**Work request**
Down to the last line, reproduce the data below exactly.

■ ■ ■ ■ ■ ■ ■

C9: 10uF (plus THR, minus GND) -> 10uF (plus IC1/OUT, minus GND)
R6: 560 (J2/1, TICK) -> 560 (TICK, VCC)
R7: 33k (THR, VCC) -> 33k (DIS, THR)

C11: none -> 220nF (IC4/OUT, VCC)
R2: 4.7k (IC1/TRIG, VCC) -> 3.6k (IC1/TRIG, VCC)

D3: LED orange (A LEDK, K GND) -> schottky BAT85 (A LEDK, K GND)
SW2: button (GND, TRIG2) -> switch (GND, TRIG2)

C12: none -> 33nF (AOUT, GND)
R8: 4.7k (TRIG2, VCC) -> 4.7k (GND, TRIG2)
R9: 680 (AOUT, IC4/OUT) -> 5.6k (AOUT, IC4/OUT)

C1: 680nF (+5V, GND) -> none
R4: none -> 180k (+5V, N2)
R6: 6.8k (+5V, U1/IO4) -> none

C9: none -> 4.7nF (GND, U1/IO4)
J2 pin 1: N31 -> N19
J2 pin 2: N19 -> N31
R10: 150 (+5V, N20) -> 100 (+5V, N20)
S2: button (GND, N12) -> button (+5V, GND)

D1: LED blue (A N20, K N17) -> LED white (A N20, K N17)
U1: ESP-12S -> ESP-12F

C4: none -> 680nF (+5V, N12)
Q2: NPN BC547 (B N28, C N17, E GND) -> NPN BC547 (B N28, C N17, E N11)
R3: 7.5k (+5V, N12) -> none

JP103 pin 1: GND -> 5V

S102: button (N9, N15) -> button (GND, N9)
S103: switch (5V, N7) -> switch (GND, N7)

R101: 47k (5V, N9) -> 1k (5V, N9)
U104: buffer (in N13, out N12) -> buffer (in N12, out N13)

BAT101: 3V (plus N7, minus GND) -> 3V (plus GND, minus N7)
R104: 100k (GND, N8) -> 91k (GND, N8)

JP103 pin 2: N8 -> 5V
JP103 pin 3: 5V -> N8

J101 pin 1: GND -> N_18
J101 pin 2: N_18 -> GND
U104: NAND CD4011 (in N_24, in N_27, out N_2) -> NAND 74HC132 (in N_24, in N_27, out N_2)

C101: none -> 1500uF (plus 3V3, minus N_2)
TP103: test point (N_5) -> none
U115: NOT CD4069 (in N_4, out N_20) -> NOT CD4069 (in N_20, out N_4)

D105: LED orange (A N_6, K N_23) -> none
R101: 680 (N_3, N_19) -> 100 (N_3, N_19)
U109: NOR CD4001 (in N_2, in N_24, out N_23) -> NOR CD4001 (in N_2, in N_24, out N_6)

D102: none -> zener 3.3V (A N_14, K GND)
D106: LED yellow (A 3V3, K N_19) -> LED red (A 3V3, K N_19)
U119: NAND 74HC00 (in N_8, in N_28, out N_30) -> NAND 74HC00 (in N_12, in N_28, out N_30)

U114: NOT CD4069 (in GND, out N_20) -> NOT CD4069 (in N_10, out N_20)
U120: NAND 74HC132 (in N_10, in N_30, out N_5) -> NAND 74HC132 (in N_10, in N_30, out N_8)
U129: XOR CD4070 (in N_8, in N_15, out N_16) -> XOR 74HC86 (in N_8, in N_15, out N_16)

■ ■ ■ ■ ■ ■ ■

**Output**
C9: 10uF (plus THR, minus GND) -> 10uF (plus IC1/OUT, minus GND)
R6: 560 (J2/1, TICK) -> 560 (TICK, VCC)
R7: 33k (THR, VCC) -> 33k (DIS, THR)

C11: none -> 220nF (IC4/OUT, VCC)
R2: 4.7k (IC1/TRIG, VCC) -> 3.6k (IC1/TRIG, VCC)

D3: LED orange (A LEDK, K GND) -> schottky BAT85 (A LEDK, K GND)
SW2: button (GND, TRIG2) -> switch (GND, TRIG2)

C12: none -> 33nF (AOUT, GND)
R8: 4.7k (TRIG2, VCC) -> 4.7k (GND, TRIG2)
R9: 680 (AOUT, IC4/OUT) -> 5.6k (AOUT, IC4/OUT)

C1: 680nF (+5V, GND) -> none
R4: none -> 180k (+5V, N2)
R6: 6.8k (+5V, U1/IO4) -> none

C9: none -> 4.7nF (GND, U1/IO4)
J2 pin 1: N31 -> N19
J2 pin 2: N19 -> N31
R10: 150 (+5V, N20) -> 100 (+5V, N20)
S2: button (GND, N12) -> button (+5V, GND)

D1: LED blue (A N20, K N17) -> LED white (A N20, K N17)
U1: ESP-12S -> ESP-12F

C4: none -> 680nF (+5V, N12)
Q2: NPN BC547 (B N28, C N17, E GND) -> NPN BC547 (B N28, C N17, E N11)
R3: 7.5k (+5V, N12) -> none

JP103 pin 1: GND -> 5V

S102: button (N9, N15) -> button (GND, N9)
S103: switch (5V, N7) -> switch (GND, N7)

R101: 47k (5V, N9) -> 1k (5V, N9)
U104: buffer (in N13, out N12) -> buffer (in N12, out N13)

BAT101: 3V (plus N7, minus GND) -> 3V (plus GND, minus N7)
R104: 100k (GND, N8) -> 91k (GND, N8)

JP103 pin 2: N8 -> 5V
JP103 pin 3: 5V -> N8

J101 pin 1: GND -> N_18
J101 pin 2: N_18 -> GND
U104: NAND CD4011 (in N_24, in N_27, out N_2) -> NAND 74HC132 (in N_24, in N_27, out N_2)

C101: none -> 1500uF (plus 3V3, minus N_2)
TP103: test point (N_5) -> none
U115: NOT CD4069 (in N_4, out N_20) -> NOT CD4069 (in N_20, out N_4)

D105: LED orange (A N_6, K N_23) -> none
R101: 680 (N_3, N_19) -> 100 (N_3, N_19)
U109: NOR CD4001 (in N_2, in N_24, out N_23) -> NOR CD4001 (in N_2, in N_24, out N_6)

D102: none -> zener 3.3V (A N_14, K GND)
D106: LED yellow (A 3V3, K N_19) -> LED red (A 3V3, K N_19)
U119: NAND 74HC00 (in N_8, in N_28, out N_30) -> NAND 74HC00 (in N_12, in N_28, out N_30)

U114: NOT CD4069 (in GND, out N_20) -> NOT CD4069 (in N_10, out N_20)
U120: NAND 74HC132 (in N_10, in N_30, out N_5) -> NAND 74HC132 (in N_10, in N_30, out N_8)
U129: XOR CD4070 (in N_8, in N_15, out N_16) -> XOR 74HC86 (in N_8, in N_15, out N_16)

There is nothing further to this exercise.